### Work instructions
Reproduce exactly, and only, the lines below from the one containing "grey car: 2 -> 1" through the one containing "yellow car: 4 -> 2".

### Data for processing
----

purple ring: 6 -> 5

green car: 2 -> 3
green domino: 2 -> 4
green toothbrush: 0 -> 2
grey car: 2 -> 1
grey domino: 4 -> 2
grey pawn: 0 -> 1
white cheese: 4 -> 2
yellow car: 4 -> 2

----

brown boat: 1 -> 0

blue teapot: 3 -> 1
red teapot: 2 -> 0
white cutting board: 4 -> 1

----

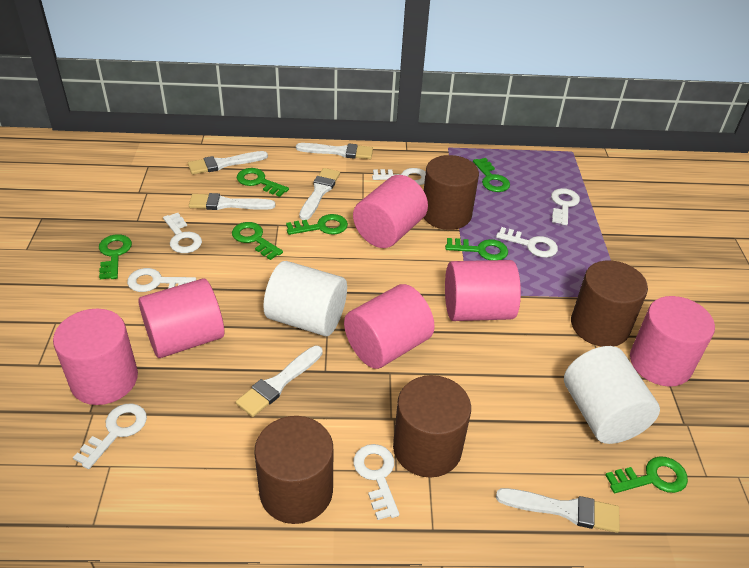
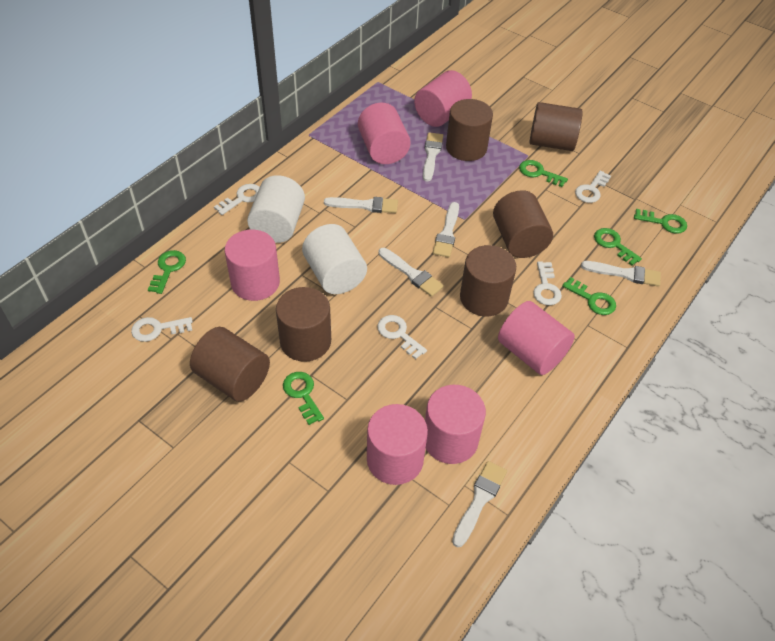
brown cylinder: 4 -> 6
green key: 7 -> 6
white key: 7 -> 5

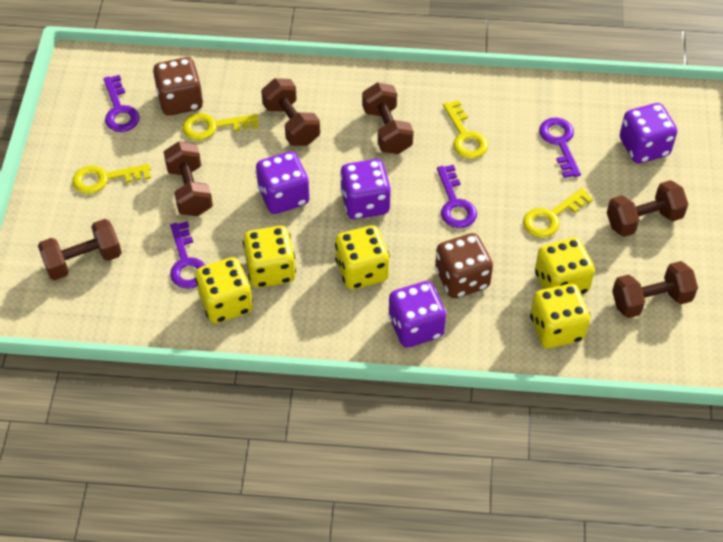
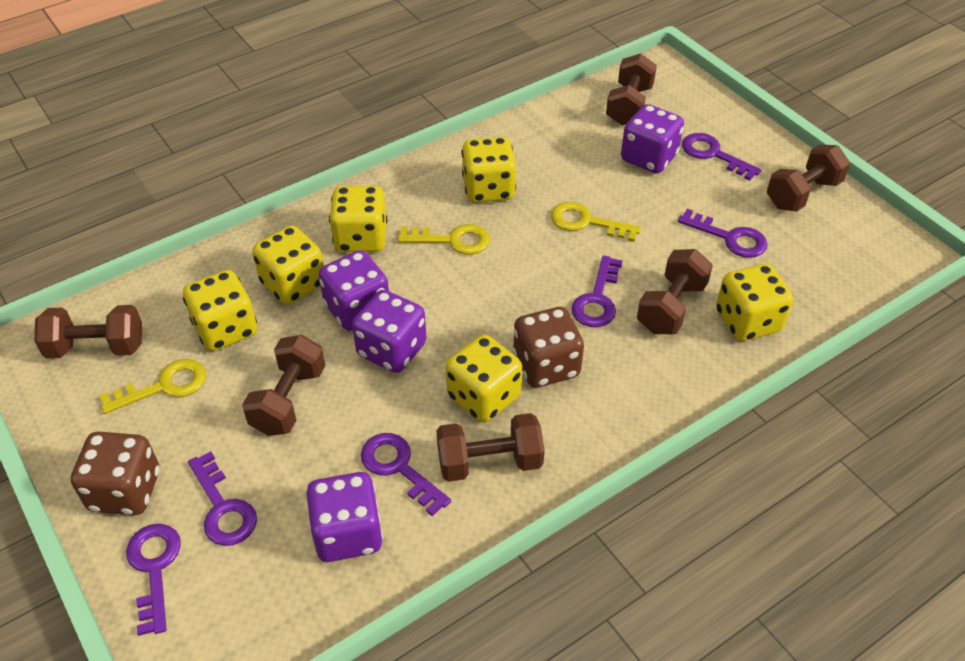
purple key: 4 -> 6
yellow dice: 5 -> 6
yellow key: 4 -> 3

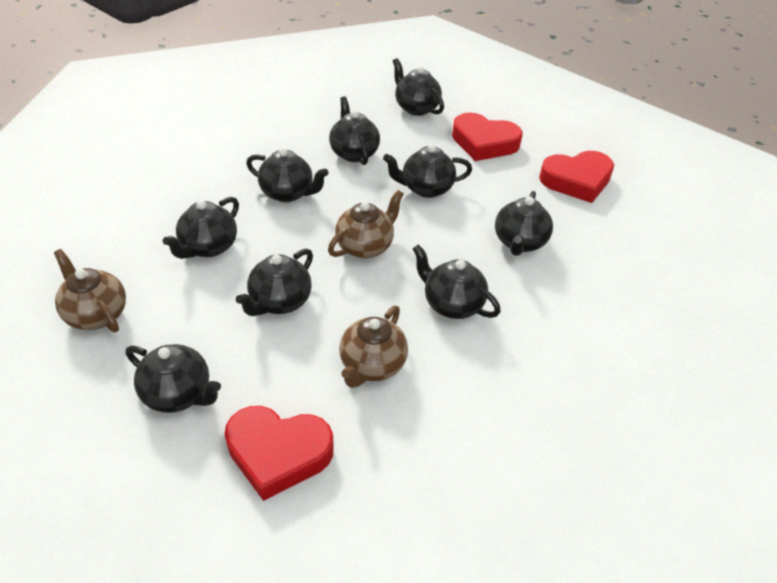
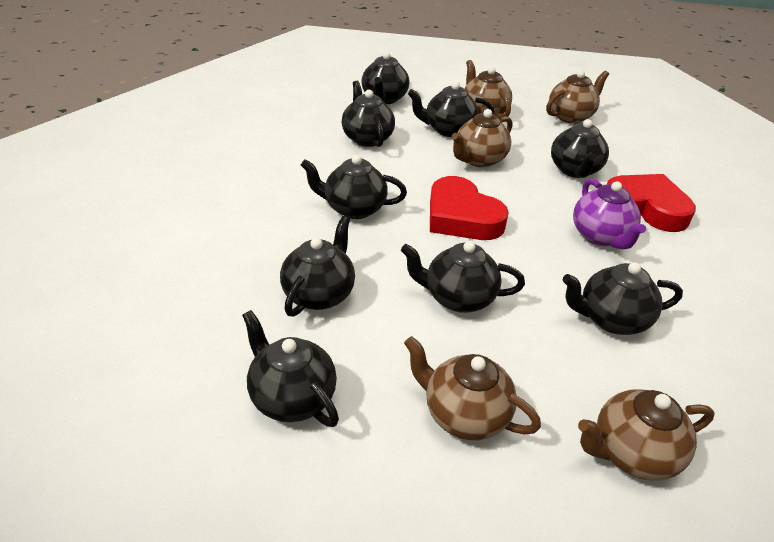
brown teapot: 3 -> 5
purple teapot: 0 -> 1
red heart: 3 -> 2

----

### Exercise solution
grey car: 2 -> 1
grey domino: 4 -> 2
grey pawn: 0 -> 1
white cheese: 4 -> 2
yellow car: 4 -> 2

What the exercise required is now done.